[Your task]
Nothing but the pictures is dropped; write out all the remaining data below exactly.

[The data]
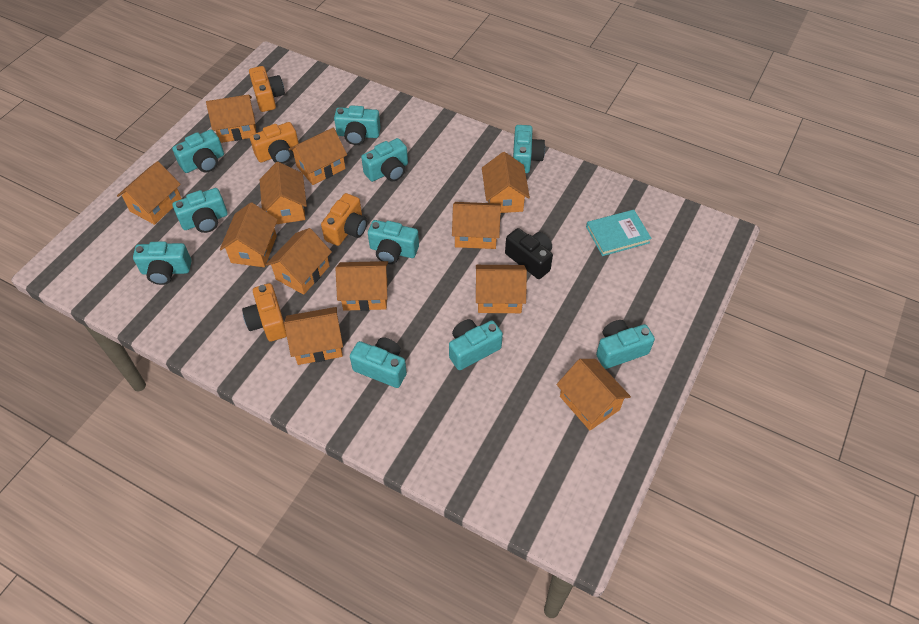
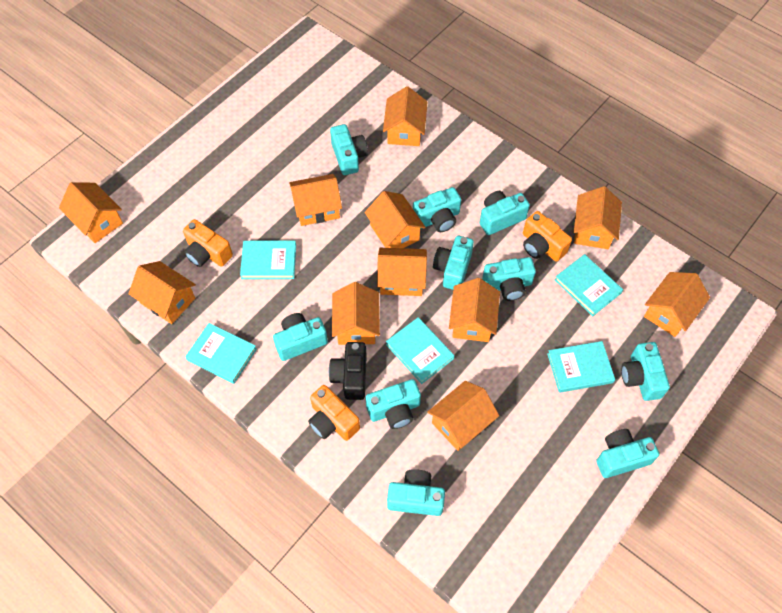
orange camera: 4 -> 3
orange house: 12 -> 11
turquoise book: 1 -> 5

[Problem solution]
orange camera: 4 -> 3
orange house: 12 -> 11
turquoise book: 1 -> 5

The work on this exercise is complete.